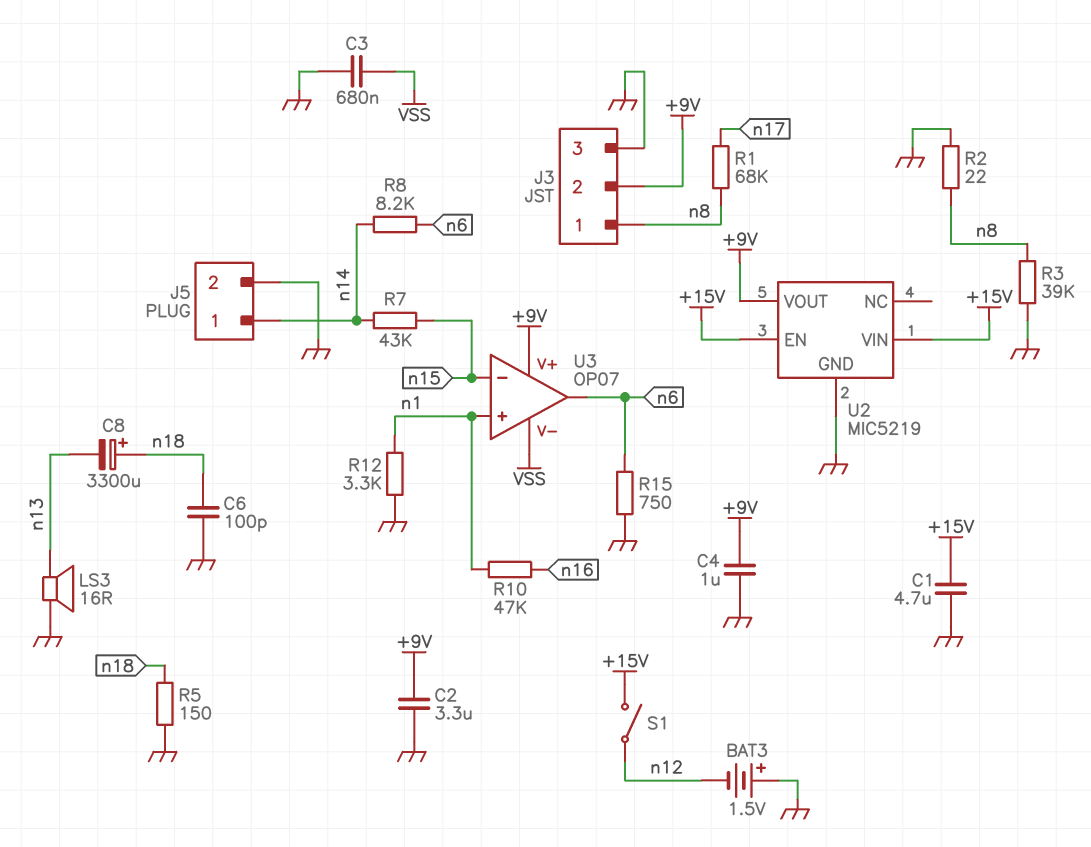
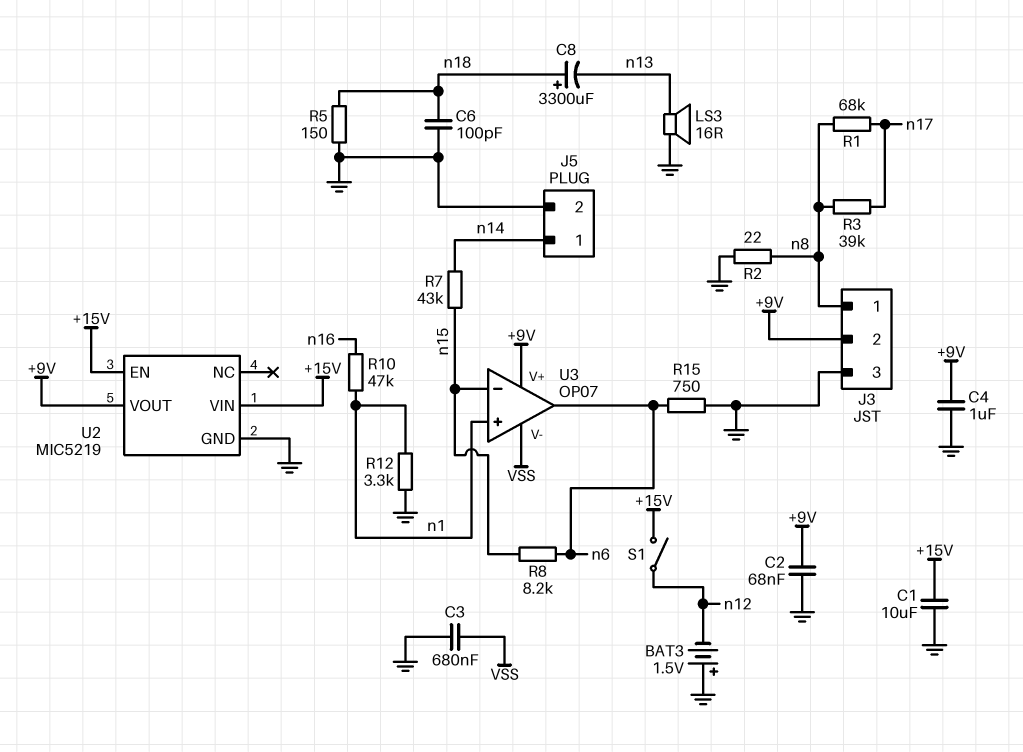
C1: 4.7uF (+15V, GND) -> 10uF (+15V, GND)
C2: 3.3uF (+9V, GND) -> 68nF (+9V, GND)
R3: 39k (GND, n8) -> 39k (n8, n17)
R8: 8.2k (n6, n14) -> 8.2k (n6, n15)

■ ■ ■ ■

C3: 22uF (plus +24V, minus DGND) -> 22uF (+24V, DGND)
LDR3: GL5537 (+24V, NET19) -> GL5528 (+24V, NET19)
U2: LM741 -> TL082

■ ■ ■ ■

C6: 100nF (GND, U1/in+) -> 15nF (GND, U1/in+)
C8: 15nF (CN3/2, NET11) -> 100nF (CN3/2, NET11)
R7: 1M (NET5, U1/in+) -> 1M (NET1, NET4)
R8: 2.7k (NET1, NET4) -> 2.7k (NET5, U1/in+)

■ ■ ■ ■

• THE PROBLEM
Beginning with the line holding "C2: 3.3uF (+9V, GND) -> 68nF (+9V, GND)" and ending with the line holding "R8: 8.2k (n6, n14) -> 8.2k (n6, n15)", write out the stretch of material above exactly; add no further lines.

• TASK ANSWER
C2: 3.3uF (+9V, GND) -> 68nF (+9V, GND)
R3: 39k (GND, n8) -> 39k (n8, n17)
R8: 8.2k (n6, n14) -> 8.2k (n6, n15)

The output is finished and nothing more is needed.